What is needed is a verbatim copy of every record below, with the pictures left out.

***** RECORDS TO PROCESS

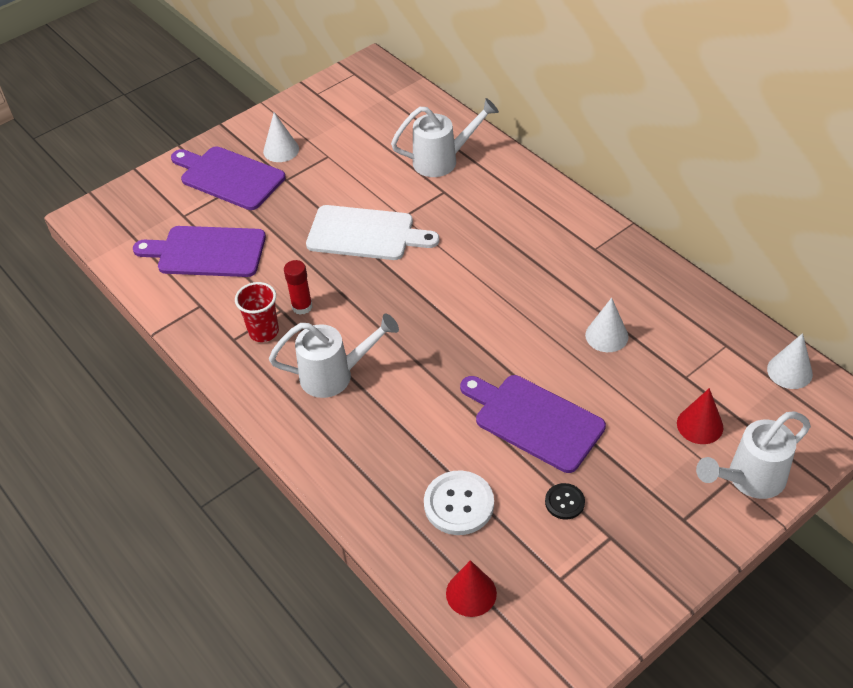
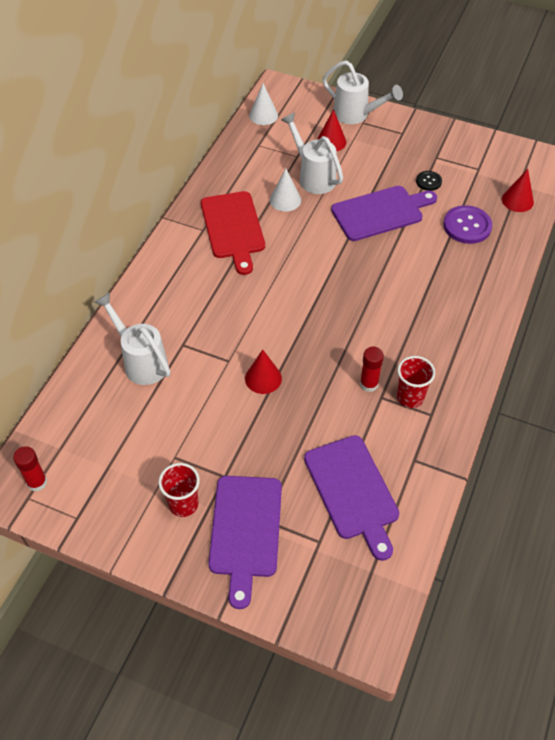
camera: 120 degrees left, 5 degrees up
(281, 150) = (183, 504): white cone -> red cup
(335, 375) = (418, 331): white watering can -> white watering can (313, 176)
(364, 80) = (37, 482): none -> red glue stick
(365, 234) = (263, 378): white cutting board -> red cone
(459, 504) = (467, 226): white button -> purple button
(534, 421) = (380, 212): purple cutting board -> purple cutting board turned 120 degrees counterclockwise
(583, 274) = (233, 228): none -> red cutting board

**********

ANSWER:
camera: 120 degrees left, 5 degrees up
(281, 150) = (183, 504): white cone -> red cup
(335, 375) = (418, 331): white watering can -> white watering can (313, 176)
(364, 80) = (37, 482): none -> red glue stick
(365, 234) = (263, 378): white cutting board -> red cone
(459, 504) = (467, 226): white button -> purple button
(534, 421) = (380, 212): purple cutting board -> purple cutting board turned 120 degrees counterclockwise
(583, 274) = (233, 228): none -> red cutting board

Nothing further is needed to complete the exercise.